(Records contained in a dataset)
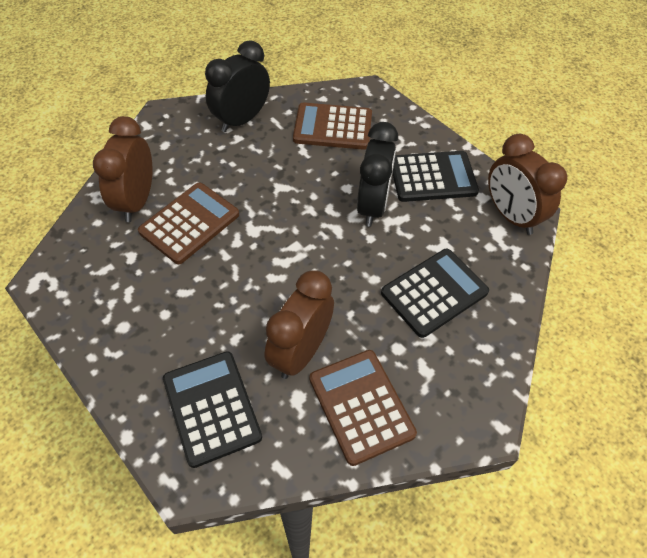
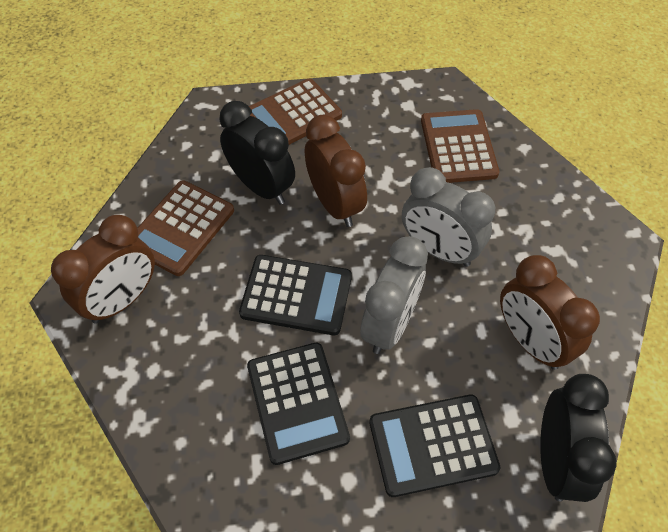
grey clock: none = 0 -> [360,236,428,354] [402,167,495,267] = 2

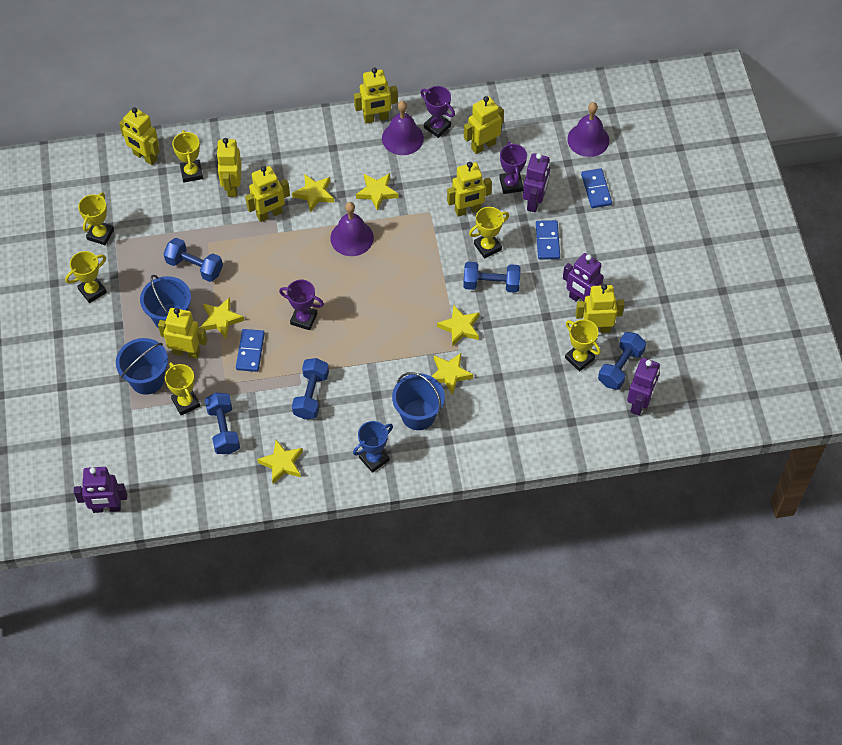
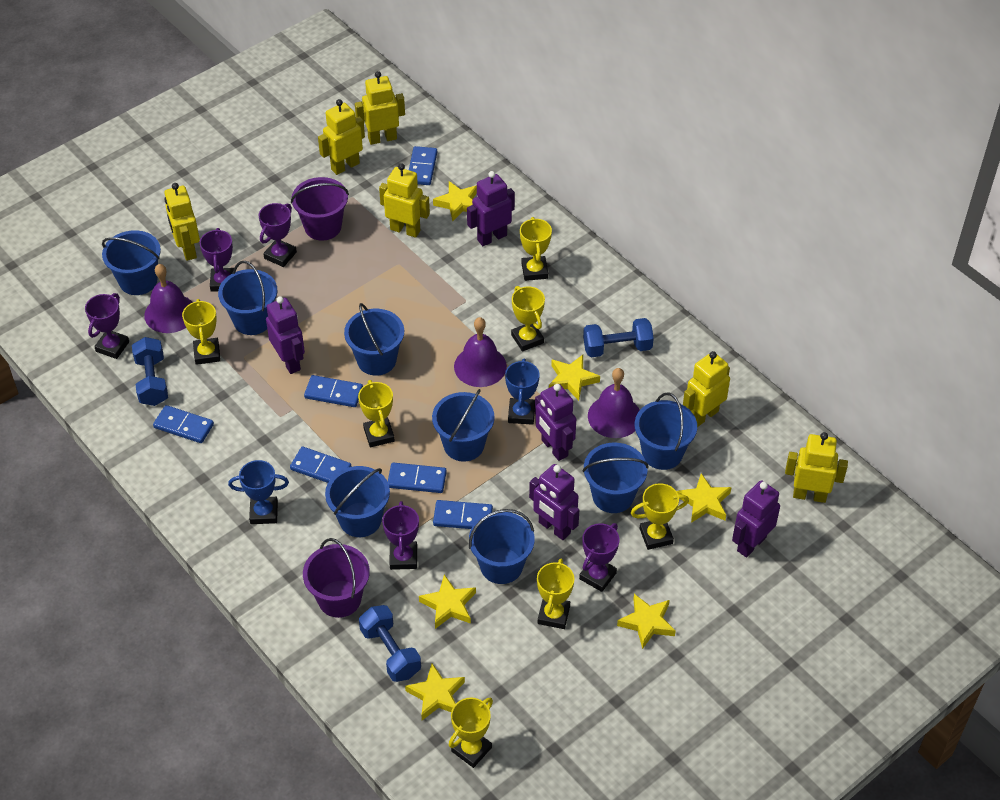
blue bucket: [116,338,168,395] [140,274,191,328] [392,372,445,430] = 3 -> [102,230,161,295] [218,261,277,335] [325,466,390,537] [344,303,404,376] [432,389,495,462] [469,509,535,584] [582,443,648,513] [635,392,697,470] = 8
blue domino: [236,329,265,372] [536,220,560,260] [581,168,612,208] = 3 -> [153,405,214,443] [290,447,351,483] [304,375,363,407] [388,463,447,493] [409,146,437,185] [433,500,493,529] = 6
blue dumbbell: [164,238,223,282] [205,393,240,454] [292,358,329,419] [463,262,521,293] [598,332,646,390] = 5 -> [132,337,168,406] [359,605,421,682] [583,318,654,357] = 3
blue trophy: [353,421,393,473] = 1 -> [228,460,289,524] [505,358,540,425] = 2
purple bucket: none = 0 -> [291,177,349,241] [303,538,370,618] = 2
purple robot: [74,467,127,513] [523,153,550,212] [563,253,603,302] [627,358,660,416] = 4 -> [266,296,305,374] [467,171,515,246] [529,464,579,540] [535,384,576,461] [732,480,780,557] = 5
purple trophy: [279,280,324,330] [420,86,455,138] [500,142,527,194] = 3 -> [85,293,129,359] [200,228,234,292] [259,203,297,267] [382,501,419,570] [579,523,619,592] = 5
yellow robot: [119,107,160,165] [158,308,207,359] [216,138,242,197] [245,166,290,222] [354,68,398,124] [447,162,492,217] [464,96,504,154] [575,284,625,333] = 8 -> [164,183,200,261] [318,99,365,175] [355,71,405,145] [379,163,430,238] [683,351,730,427] [785,432,848,503] = 6
yellow trophy: [65,251,107,303] [78,192,114,245] [165,362,200,416] [172,130,203,182] [469,207,509,259] [565,319,601,371] = 6 -> [182,299,221,365] [358,380,395,447] [449,698,493,768] [511,286,545,351] [520,217,552,281] [537,559,574,629] [631,483,689,550] = 7

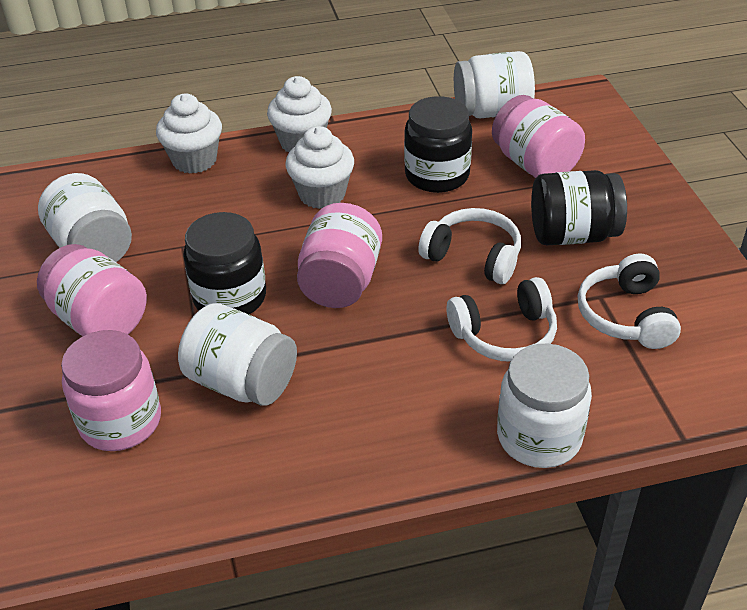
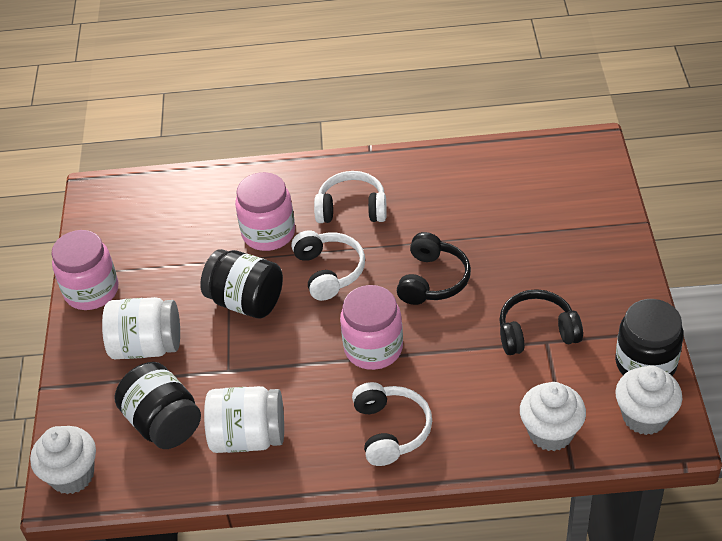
black headphones: none = 0 -> [397,232,471,305] [499,289,583,355] = 2
pink jar: [37,244,147,336] [61,330,161,451] [297,203,382,308] [492,95,585,178] = 4 -> [51,230,118,310] [235,172,295,251] [340,285,403,370] = 3
white jar: [38,173,132,262] [178,303,297,406] [454,51,535,119] [497,344,592,468] = 4 -> [102,297,180,359] [204,386,284,453] = 2

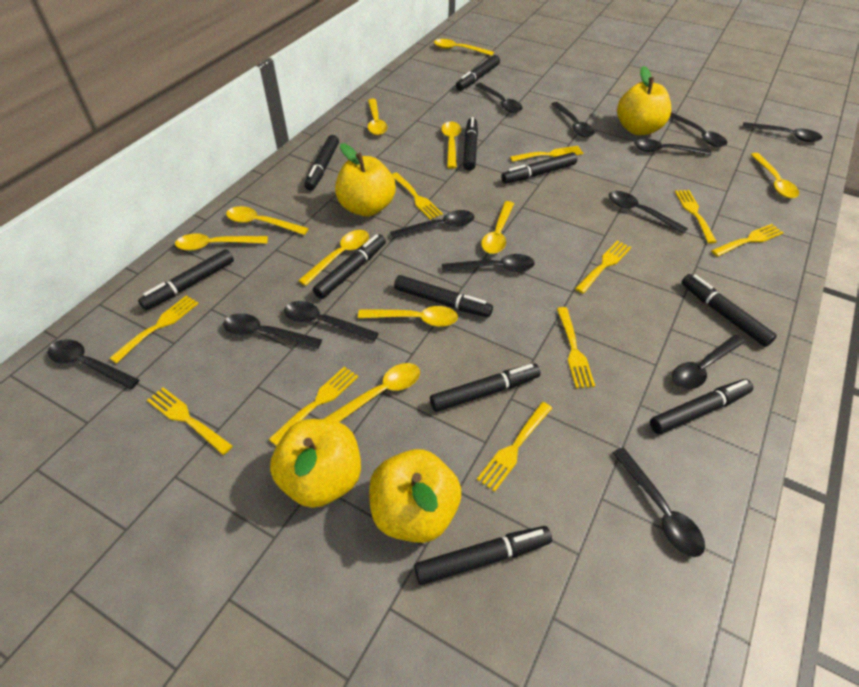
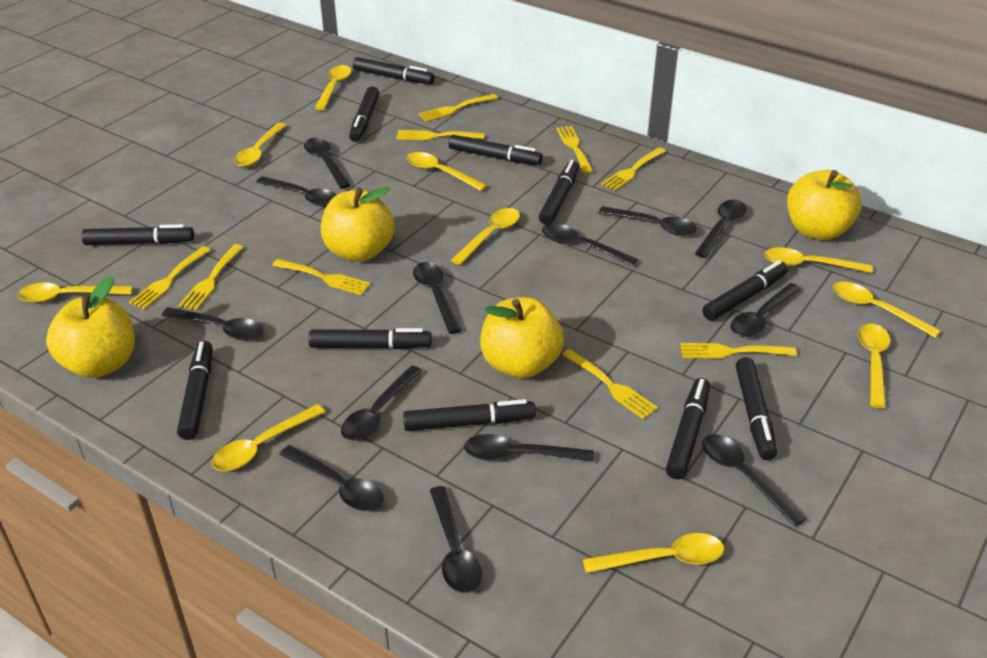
yellow fork: [110,295,199,363] [147,387,233,455] [269,367,358,446] [392,173,443,220] [477,402,552,492] [510,146,583,162] [557,307,595,388] [575,241,631,294] [675,190,717,244] [711,224,784,257] = 10 -> [129,246,211,309] [179,244,243,310] [272,259,371,295] [396,130,485,140] [419,94,498,122] [556,126,593,173] [562,349,658,419] [601,147,666,191] [680,343,797,359] = 9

- **Exercise directions**
Scan the records above and report every line with the string "none".

- **Output of the exercise**
grey clock: none = 0 -> [360,236,428,354] [402,167,495,267] = 2
purple bucket: none = 0 -> [291,177,349,241] [303,538,370,618] = 2
black headphones: none = 0 -> [397,232,471,305] [499,289,583,355] = 2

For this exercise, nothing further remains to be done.